§ **Activity**
Please print exactly the lines from the line containing "purple bowling pin: 8 -> 5" through the end of the data, no more, and keep pictures out of the copy.

(Entries taken from a collection)
******

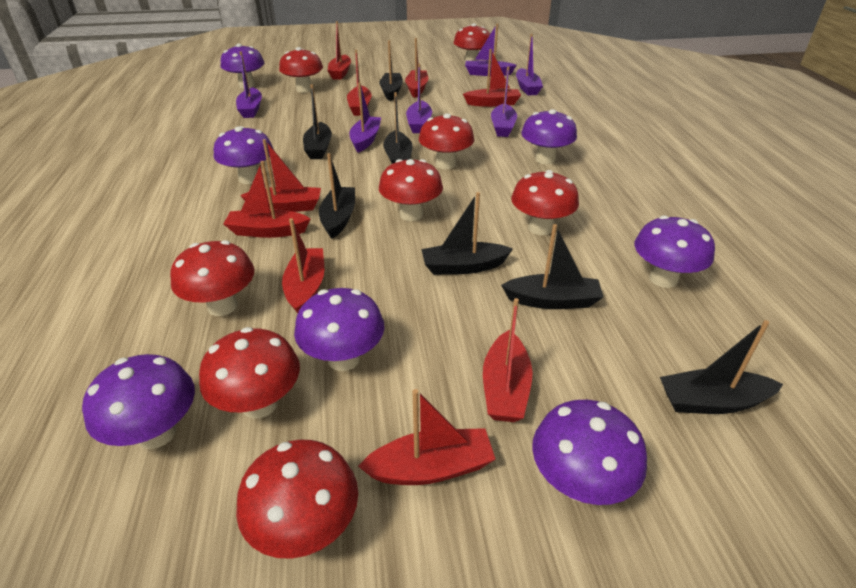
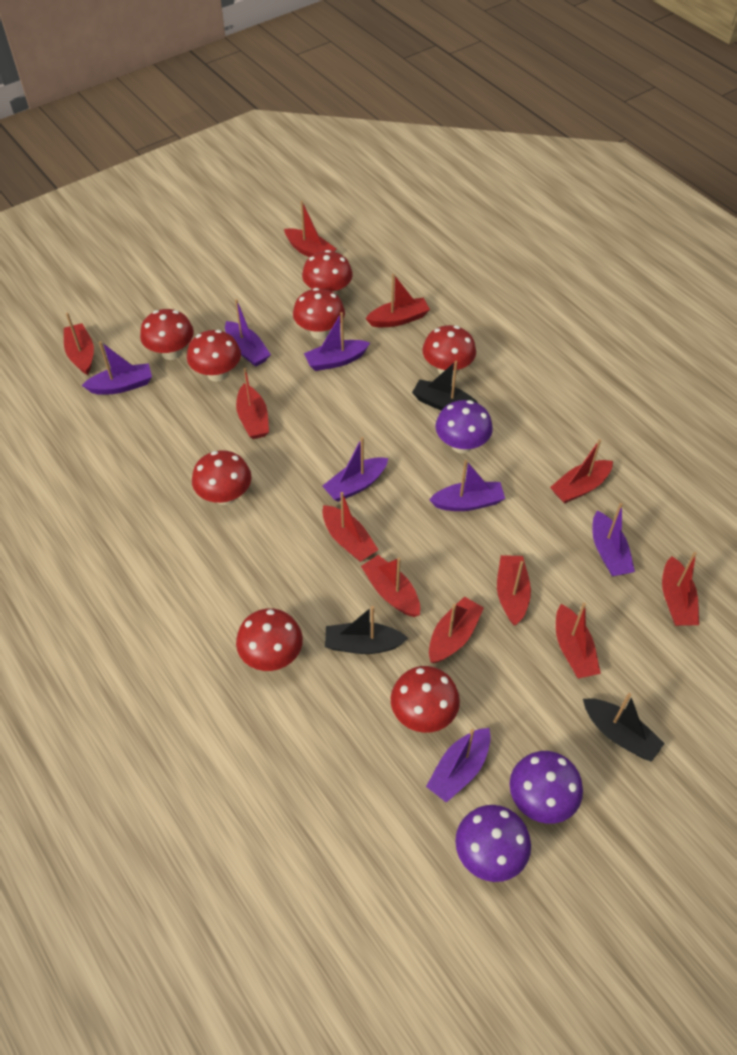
black boat: 7 -> 3
purple boat: 6 -> 7
purple mushroom: 7 -> 3
red boat: 9 -> 11

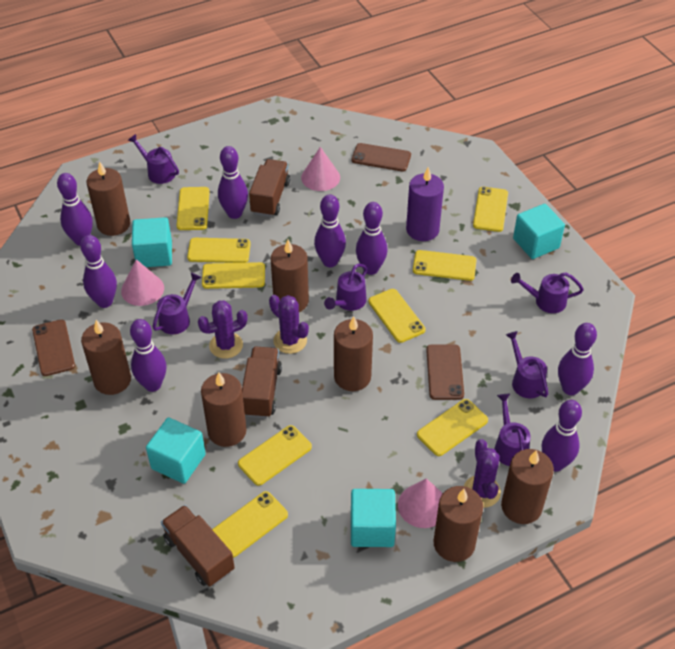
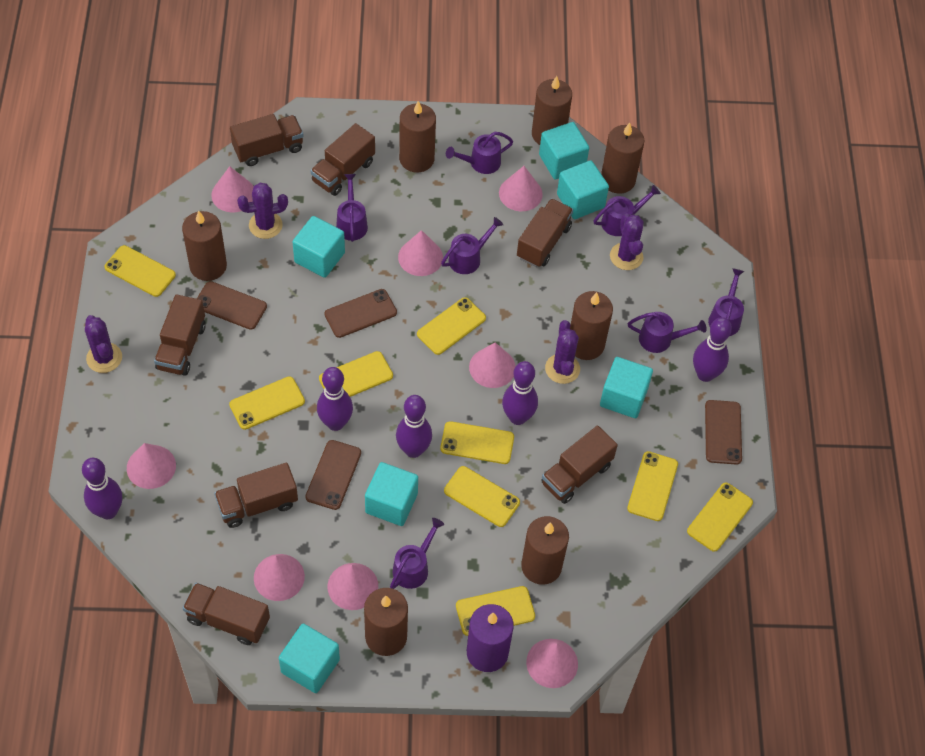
brown phone: 3 -> 4
brown truck: 3 -> 7
pink cone: 3 -> 8
purple bowling pin: 8 -> 5
purple cactus: 3 -> 4
purple watering can: 6 -> 7
turquoise cube: 4 -> 6

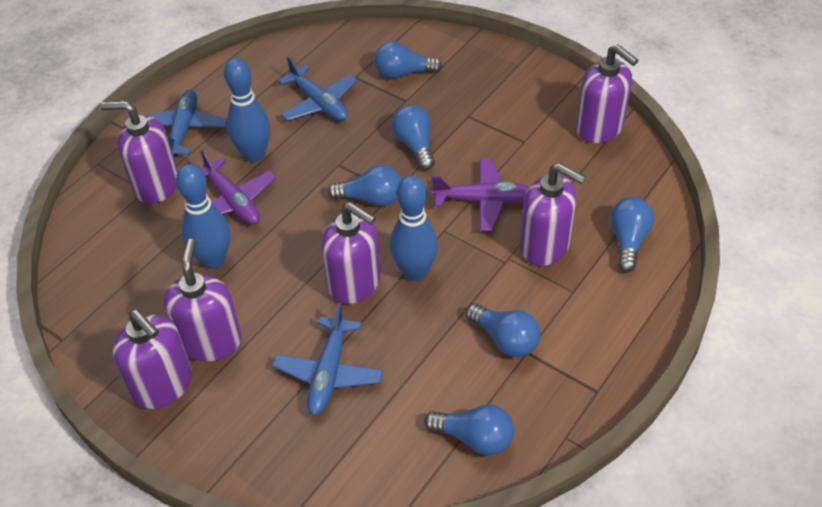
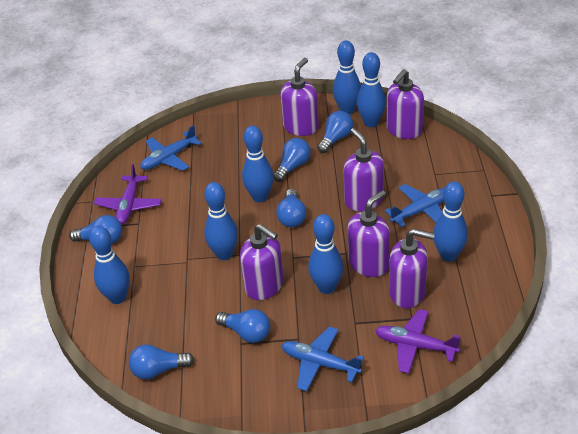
blue bowling pin: 3 -> 7

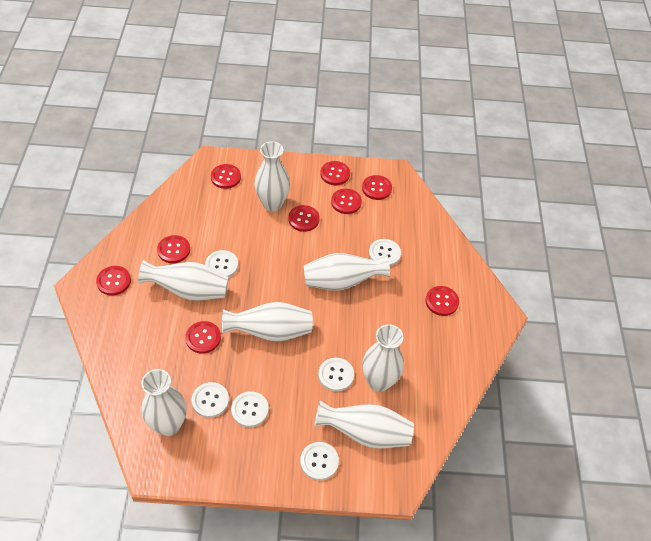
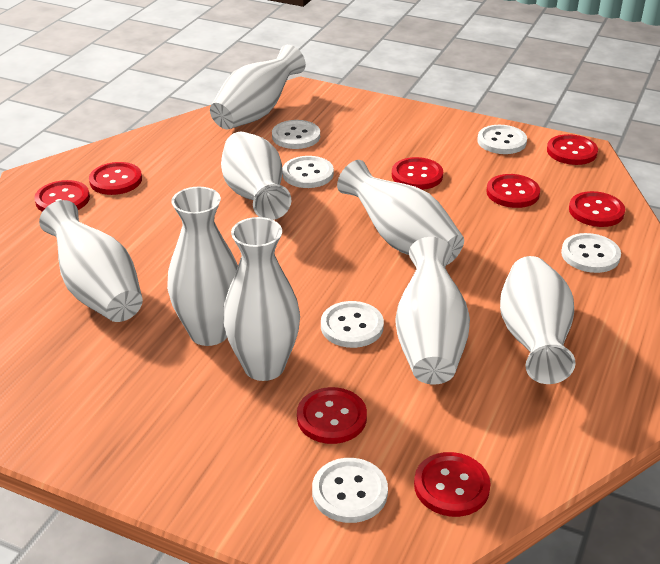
red button: 9 -> 8
white vase: 7 -> 8

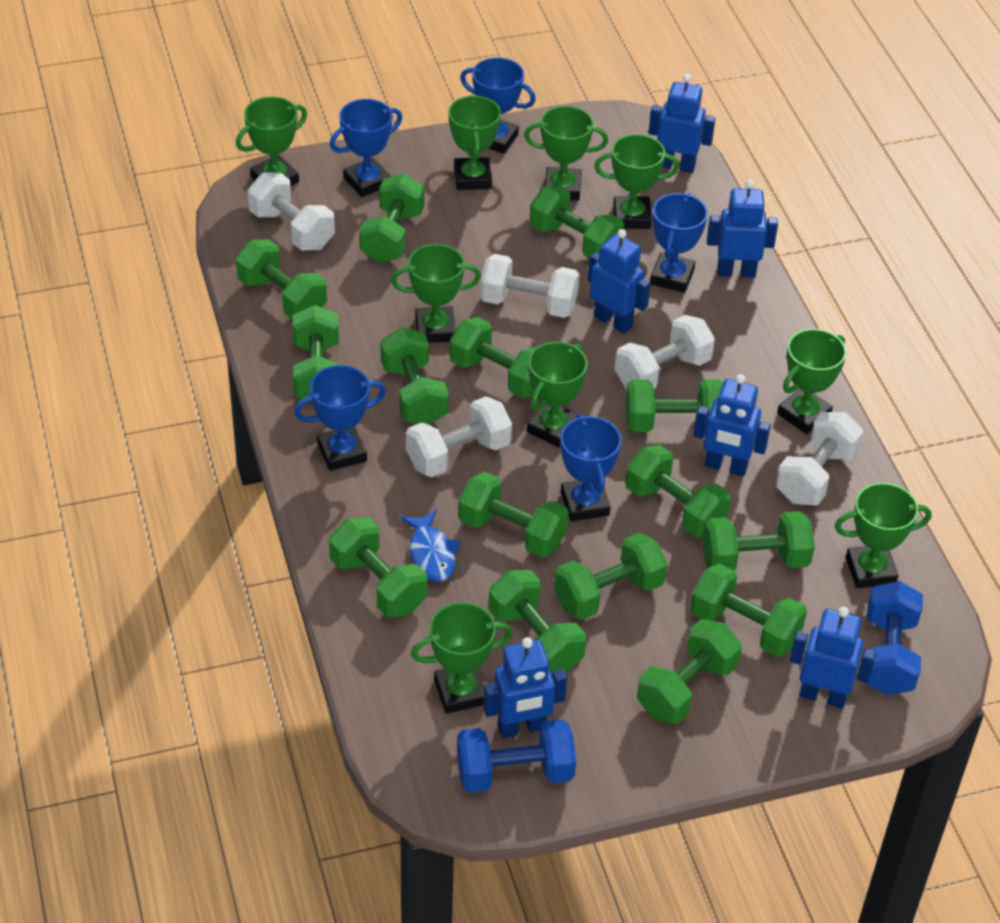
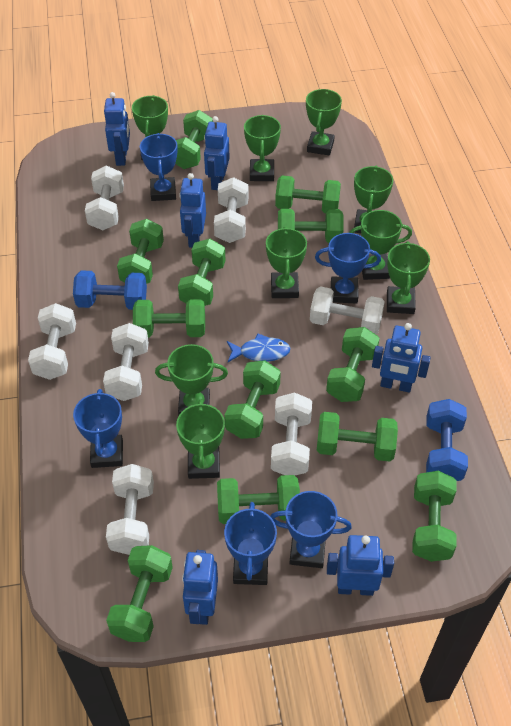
green dumbbell: 15 -> 12
white dumbbell: 5 -> 7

******

§ **Written solution**
purple bowling pin: 8 -> 5
purple cactus: 3 -> 4
purple watering can: 6 -> 7
turquoise cube: 4 -> 6

blue bowling pin: 3 -> 7

red button: 9 -> 8
white vase: 7 -> 8

green dumbbell: 15 -> 12
white dumbbell: 5 -> 7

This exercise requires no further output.